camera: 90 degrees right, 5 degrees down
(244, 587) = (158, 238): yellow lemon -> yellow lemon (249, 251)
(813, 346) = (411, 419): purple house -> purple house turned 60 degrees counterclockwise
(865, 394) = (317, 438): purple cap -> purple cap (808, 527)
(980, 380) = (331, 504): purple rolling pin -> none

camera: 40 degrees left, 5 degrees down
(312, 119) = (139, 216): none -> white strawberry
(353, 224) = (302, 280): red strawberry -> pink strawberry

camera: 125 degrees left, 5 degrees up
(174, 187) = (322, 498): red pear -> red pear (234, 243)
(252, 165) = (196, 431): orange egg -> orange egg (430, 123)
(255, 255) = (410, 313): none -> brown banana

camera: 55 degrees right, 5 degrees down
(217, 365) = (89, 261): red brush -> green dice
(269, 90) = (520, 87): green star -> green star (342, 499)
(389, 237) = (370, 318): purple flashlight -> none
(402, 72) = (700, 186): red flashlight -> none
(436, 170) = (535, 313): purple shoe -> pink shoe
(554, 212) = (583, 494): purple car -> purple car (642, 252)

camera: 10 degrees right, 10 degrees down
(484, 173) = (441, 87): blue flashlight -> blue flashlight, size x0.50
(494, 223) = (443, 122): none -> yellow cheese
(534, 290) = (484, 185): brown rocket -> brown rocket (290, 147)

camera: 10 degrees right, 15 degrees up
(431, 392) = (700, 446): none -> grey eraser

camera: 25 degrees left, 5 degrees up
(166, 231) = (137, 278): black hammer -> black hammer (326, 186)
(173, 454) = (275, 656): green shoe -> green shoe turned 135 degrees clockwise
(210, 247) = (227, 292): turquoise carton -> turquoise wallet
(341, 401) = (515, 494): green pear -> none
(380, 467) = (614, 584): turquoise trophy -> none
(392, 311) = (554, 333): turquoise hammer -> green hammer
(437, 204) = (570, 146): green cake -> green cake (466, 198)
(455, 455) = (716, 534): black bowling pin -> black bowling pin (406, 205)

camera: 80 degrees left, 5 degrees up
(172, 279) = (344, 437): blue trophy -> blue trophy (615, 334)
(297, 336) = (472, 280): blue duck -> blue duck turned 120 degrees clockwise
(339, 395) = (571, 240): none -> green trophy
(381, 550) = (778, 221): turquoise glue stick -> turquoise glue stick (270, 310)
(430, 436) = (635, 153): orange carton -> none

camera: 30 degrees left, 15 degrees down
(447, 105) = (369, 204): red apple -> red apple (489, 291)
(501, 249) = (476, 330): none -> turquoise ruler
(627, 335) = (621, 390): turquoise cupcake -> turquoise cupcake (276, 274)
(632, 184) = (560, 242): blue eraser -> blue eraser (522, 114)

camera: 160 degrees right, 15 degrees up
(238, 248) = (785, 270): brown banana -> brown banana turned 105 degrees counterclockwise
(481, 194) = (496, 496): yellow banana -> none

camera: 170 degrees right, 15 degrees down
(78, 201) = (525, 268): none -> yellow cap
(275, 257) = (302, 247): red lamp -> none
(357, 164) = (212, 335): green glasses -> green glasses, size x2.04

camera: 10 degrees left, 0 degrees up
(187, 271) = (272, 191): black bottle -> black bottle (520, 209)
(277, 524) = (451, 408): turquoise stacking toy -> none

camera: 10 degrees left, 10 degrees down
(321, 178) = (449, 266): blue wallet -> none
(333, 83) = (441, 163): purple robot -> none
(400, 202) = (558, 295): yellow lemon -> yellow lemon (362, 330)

** Your goal **
Please output every record, keeping each line exact.

** Response area **
camera: 90 degrees right, 5 degrees down
(244, 587) = (158, 238): yellow lemon -> yellow lemon (249, 251)
(813, 346) = (411, 419): purple house -> purple house turned 60 degrees counterclockwise
(865, 394) = (317, 438): purple cap -> purple cap (808, 527)
(980, 380) = (331, 504): purple rolling pin -> none

camera: 40 degrees left, 5 degrees down
(312, 119) = (139, 216): none -> white strawberry
(353, 224) = (302, 280): red strawberry -> pink strawberry

camera: 125 degrees left, 5 degrees up
(174, 187) = (322, 498): red pear -> red pear (234, 243)
(252, 165) = (196, 431): orange egg -> orange egg (430, 123)
(255, 255) = (410, 313): none -> brown banana

camera: 55 degrees right, 5 degrees down
(217, 365) = (89, 261): red brush -> green dice
(269, 90) = (520, 87): green star -> green star (342, 499)
(389, 237) = (370, 318): purple flashlight -> none
(402, 72) = (700, 186): red flashlight -> none
(436, 170) = (535, 313): purple shoe -> pink shoe
(554, 212) = (583, 494): purple car -> purple car (642, 252)

camera: 10 degrees right, 10 degrees down
(484, 173) = (441, 87): blue flashlight -> blue flashlight, size x0.50
(494, 223) = (443, 122): none -> yellow cheese
(534, 290) = (484, 185): brown rocket -> brown rocket (290, 147)

camera: 10 degrees right, 15 degrees up
(431, 392) = (700, 446): none -> grey eraser

camera: 25 degrees left, 5 degrees up
(166, 231) = (137, 278): black hammer -> black hammer (326, 186)
(173, 454) = (275, 656): green shoe -> green shoe turned 135 degrees clockwise
(210, 247) = (227, 292): turquoise carton -> turquoise wallet
(341, 401) = (515, 494): green pear -> none
(380, 467) = (614, 584): turquoise trophy -> none
(392, 311) = (554, 333): turquoise hammer -> green hammer
(437, 204) = (570, 146): green cake -> green cake (466, 198)
(455, 455) = (716, 534): black bowling pin -> black bowling pin (406, 205)

camera: 80 degrees left, 5 degrees up
(172, 279) = (344, 437): blue trophy -> blue trophy (615, 334)
(297, 336) = (472, 280): blue duck -> blue duck turned 120 degrees clockwise
(339, 395) = (571, 240): none -> green trophy
(381, 550) = (778, 221): turquoise glue stick -> turquoise glue stick (270, 310)
(430, 436) = (635, 153): orange carton -> none

camera: 30 degrees left, 15 degrees down
(447, 105) = (369, 204): red apple -> red apple (489, 291)
(501, 249) = (476, 330): none -> turquoise ruler
(627, 335) = (621, 390): turquoise cupcake -> turquoise cupcake (276, 274)
(632, 184) = (560, 242): blue eraser -> blue eraser (522, 114)

camera: 160 degrees right, 15 degrees up
(238, 248) = (785, 270): brown banana -> brown banana turned 105 degrees counterclockwise
(481, 194) = (496, 496): yellow banana -> none

camera: 170 degrees right, 15 degrees down
(78, 201) = (525, 268): none -> yellow cap
(275, 257) = (302, 247): red lamp -> none
(357, 164) = (212, 335): green glasses -> green glasses, size x2.04

camera: 10 degrees left, 0 degrees up
(187, 271) = (272, 191): black bottle -> black bottle (520, 209)
(277, 524) = (451, 408): turquoise stacking toy -> none

camera: 10 degrees left, 10 degrees down
(321, 178) = (449, 266): blue wallet -> none
(333, 83) = (441, 163): purple robot -> none
(400, 202) = (558, 295): yellow lemon -> yellow lemon (362, 330)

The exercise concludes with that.